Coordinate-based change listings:
══════════

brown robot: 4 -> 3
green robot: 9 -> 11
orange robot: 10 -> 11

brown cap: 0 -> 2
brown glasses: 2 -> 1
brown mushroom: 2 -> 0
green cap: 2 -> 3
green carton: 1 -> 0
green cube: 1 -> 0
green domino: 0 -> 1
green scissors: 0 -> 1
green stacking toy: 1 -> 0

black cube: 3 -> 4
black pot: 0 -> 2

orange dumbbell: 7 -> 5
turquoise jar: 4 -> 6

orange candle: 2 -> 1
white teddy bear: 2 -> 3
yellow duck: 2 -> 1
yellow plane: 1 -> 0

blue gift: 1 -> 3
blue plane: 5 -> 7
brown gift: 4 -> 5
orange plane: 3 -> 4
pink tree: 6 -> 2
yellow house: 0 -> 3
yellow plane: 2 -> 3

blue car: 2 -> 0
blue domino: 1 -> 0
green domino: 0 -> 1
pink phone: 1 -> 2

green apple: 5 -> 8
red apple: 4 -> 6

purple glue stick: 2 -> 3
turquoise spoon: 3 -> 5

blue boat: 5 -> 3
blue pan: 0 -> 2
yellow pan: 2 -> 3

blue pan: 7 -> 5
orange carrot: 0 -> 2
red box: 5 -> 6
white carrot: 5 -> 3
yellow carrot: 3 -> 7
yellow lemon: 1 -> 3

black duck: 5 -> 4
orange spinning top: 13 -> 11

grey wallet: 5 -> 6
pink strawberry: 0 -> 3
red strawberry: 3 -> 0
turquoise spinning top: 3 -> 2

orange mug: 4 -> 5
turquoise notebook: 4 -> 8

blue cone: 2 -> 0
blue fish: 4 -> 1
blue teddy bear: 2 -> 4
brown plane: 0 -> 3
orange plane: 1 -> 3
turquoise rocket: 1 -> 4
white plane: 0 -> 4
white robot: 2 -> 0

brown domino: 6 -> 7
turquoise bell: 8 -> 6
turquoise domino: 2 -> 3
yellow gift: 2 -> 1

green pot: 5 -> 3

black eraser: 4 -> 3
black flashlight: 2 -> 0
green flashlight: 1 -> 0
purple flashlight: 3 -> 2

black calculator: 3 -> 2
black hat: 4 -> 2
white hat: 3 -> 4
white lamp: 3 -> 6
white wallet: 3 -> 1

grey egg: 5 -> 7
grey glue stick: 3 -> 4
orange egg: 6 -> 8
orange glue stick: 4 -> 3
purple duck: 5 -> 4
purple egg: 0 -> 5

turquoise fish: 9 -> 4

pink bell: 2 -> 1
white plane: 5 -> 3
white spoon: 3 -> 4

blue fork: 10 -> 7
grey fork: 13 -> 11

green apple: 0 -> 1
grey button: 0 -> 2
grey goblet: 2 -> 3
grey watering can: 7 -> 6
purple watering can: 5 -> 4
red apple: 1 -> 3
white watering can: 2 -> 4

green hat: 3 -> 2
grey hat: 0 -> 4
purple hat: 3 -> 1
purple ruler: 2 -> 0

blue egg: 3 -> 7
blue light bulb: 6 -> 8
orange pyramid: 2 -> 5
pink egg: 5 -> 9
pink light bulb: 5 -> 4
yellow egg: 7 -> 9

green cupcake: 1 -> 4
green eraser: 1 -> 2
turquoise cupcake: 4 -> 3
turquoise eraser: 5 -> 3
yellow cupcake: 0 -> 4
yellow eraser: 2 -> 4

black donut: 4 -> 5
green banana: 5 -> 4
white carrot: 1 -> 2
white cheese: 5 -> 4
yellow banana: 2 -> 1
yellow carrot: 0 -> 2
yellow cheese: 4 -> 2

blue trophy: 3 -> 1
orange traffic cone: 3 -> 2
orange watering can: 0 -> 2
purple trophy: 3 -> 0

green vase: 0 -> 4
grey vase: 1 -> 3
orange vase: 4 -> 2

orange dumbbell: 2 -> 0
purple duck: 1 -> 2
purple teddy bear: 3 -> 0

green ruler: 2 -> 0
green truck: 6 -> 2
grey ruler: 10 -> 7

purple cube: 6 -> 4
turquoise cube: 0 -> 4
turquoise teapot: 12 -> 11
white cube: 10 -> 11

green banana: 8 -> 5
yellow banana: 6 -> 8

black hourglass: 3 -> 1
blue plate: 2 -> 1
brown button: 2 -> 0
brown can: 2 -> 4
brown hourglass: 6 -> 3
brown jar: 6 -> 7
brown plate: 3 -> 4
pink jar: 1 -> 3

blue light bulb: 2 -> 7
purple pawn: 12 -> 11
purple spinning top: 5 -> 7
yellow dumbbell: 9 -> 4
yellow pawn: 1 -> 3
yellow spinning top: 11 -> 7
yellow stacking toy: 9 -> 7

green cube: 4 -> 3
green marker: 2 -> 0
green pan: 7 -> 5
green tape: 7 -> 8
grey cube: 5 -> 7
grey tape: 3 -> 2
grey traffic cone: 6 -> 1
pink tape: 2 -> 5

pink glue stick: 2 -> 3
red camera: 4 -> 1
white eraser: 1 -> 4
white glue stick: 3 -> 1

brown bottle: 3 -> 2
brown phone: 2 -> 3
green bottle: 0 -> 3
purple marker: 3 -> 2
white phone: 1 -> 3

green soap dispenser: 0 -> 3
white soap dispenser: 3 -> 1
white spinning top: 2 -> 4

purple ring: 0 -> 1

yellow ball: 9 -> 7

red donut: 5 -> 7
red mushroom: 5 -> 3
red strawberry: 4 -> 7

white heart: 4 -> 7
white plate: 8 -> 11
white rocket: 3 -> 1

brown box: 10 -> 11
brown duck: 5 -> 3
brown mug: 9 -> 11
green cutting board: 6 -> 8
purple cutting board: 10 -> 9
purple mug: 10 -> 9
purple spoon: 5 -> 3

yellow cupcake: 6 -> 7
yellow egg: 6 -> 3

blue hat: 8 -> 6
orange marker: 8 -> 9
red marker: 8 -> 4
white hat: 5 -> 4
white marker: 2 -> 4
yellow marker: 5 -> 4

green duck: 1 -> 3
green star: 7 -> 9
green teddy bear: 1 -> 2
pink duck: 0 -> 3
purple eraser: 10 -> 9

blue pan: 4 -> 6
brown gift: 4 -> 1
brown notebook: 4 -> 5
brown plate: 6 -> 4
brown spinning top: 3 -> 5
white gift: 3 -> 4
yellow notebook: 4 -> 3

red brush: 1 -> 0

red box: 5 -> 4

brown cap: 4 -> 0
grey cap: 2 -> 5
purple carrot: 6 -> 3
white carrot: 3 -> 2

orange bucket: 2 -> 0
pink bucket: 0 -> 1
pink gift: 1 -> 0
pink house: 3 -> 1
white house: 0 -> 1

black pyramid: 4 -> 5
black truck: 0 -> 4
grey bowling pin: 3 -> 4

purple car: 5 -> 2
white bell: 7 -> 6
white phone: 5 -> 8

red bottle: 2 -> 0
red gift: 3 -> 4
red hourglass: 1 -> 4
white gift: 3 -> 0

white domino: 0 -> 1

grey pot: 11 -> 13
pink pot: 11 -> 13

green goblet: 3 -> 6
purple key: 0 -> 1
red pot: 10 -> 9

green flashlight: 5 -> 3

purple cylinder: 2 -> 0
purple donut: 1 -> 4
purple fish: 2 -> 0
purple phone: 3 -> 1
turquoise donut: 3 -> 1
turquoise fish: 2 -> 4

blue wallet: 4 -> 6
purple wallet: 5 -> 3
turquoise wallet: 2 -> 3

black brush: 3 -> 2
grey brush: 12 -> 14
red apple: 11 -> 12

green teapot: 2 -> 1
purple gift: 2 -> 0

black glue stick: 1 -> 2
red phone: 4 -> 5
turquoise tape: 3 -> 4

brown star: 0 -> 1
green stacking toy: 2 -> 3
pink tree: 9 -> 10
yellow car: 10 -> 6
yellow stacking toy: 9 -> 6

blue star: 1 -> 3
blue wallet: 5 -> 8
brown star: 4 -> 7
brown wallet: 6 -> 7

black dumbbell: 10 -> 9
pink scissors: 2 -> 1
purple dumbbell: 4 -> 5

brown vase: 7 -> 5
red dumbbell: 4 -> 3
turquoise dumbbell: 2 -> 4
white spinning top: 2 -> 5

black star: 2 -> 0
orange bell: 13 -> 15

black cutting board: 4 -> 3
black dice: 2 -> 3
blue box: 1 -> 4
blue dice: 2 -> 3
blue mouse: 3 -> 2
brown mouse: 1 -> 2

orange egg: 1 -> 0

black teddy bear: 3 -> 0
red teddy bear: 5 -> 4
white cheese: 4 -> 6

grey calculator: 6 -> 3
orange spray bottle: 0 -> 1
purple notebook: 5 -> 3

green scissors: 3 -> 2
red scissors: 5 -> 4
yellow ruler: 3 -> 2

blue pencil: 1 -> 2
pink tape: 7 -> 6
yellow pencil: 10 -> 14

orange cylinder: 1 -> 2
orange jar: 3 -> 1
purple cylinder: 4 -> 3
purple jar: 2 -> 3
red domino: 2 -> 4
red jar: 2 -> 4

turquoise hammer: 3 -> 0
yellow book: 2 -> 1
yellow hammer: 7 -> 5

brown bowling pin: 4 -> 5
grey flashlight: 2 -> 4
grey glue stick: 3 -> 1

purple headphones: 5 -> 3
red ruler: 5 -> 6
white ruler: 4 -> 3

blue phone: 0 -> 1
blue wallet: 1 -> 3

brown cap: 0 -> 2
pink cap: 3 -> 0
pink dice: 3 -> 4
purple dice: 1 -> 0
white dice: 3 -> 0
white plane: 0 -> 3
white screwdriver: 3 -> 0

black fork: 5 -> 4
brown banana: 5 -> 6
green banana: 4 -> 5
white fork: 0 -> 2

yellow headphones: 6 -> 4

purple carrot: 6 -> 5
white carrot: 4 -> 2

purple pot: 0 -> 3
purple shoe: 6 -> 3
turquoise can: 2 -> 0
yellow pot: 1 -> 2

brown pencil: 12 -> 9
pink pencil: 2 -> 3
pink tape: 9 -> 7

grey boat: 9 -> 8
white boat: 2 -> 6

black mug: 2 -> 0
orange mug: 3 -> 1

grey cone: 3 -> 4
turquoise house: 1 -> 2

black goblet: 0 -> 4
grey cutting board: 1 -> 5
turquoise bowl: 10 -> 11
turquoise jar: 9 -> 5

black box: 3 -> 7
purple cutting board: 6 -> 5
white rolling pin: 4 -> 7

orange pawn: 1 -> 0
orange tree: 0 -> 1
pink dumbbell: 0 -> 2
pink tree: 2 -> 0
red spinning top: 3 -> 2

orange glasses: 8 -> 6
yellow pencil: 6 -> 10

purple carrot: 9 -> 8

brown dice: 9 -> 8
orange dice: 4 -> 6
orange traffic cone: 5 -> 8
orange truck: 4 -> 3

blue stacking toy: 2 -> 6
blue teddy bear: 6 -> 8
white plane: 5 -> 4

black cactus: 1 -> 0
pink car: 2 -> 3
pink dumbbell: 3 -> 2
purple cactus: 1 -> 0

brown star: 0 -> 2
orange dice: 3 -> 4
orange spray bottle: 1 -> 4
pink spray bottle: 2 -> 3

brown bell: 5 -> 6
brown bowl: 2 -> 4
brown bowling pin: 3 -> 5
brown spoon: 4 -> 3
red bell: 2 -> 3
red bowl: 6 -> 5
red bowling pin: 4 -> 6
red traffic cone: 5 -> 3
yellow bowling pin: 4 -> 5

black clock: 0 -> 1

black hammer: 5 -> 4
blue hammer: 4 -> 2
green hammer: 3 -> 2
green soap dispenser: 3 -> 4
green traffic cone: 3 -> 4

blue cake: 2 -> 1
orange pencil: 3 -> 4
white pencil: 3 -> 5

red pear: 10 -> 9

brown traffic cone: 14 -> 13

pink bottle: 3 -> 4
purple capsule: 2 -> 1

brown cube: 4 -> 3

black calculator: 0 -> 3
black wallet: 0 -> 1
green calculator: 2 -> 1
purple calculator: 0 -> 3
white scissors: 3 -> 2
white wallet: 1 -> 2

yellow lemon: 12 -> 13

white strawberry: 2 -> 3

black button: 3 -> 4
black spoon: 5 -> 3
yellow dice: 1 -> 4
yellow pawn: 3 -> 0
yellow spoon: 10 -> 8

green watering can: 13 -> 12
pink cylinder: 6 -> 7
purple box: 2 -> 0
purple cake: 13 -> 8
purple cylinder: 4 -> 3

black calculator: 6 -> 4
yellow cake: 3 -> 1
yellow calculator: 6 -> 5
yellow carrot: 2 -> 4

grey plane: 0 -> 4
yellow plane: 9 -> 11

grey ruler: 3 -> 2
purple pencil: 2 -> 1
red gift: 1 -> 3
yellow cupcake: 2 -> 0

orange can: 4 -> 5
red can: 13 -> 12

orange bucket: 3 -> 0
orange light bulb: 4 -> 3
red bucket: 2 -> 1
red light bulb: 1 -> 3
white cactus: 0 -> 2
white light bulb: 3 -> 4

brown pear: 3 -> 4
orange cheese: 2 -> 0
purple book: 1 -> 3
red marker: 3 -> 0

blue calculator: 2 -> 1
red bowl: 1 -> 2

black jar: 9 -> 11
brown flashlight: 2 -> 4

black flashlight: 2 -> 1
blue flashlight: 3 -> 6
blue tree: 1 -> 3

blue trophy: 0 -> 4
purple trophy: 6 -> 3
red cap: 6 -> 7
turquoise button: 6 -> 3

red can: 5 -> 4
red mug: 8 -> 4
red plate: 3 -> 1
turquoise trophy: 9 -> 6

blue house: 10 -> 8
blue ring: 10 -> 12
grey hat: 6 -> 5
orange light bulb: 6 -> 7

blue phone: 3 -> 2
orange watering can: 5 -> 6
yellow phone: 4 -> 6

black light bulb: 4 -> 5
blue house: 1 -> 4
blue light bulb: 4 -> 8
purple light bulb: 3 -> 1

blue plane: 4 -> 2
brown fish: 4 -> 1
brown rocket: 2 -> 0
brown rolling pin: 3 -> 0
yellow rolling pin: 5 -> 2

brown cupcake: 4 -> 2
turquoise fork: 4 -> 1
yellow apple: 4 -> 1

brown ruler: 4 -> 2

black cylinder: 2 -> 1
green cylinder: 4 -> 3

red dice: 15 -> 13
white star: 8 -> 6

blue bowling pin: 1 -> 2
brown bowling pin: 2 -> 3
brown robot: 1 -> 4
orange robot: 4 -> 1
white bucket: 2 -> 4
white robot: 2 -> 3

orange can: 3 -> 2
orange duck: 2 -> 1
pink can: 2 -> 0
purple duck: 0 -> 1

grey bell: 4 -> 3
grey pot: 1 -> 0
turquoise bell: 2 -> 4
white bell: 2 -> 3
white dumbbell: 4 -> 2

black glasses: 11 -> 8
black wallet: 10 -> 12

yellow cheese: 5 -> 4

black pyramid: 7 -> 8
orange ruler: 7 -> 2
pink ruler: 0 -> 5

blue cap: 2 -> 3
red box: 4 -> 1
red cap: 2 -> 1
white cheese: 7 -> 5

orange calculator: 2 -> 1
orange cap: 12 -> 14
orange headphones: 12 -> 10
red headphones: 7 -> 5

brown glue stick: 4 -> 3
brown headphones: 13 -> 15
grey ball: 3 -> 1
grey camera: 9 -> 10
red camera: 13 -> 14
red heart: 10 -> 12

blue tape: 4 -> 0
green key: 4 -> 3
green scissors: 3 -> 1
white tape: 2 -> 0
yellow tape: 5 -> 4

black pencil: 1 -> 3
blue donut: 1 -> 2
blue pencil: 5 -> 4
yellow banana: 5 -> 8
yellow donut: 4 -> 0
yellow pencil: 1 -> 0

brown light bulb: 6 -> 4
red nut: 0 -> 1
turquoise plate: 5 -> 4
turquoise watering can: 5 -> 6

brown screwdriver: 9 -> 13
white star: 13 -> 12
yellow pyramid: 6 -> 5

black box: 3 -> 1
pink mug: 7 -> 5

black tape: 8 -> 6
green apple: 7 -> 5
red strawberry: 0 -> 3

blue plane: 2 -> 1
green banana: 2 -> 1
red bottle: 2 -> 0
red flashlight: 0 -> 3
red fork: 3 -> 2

══════════

- **What you need to do**: From the records above, extract exactly and only the lines that begin at the line with "red bowl: 6 -> 5" and stop after the line with "red pear: 10 -> 9".

- **Expected answer**:
red bowl: 6 -> 5
red bowling pin: 4 -> 6
red traffic cone: 5 -> 3
yellow bowling pin: 4 -> 5

black clock: 0 -> 1

black hammer: 5 -> 4
blue hammer: 4 -> 2
green hammer: 3 -> 2
green soap dispenser: 3 -> 4
green traffic cone: 3 -> 4

blue cake: 2 -> 1
orange pencil: 3 -> 4
white pencil: 3 -> 5

red pear: 10 -> 9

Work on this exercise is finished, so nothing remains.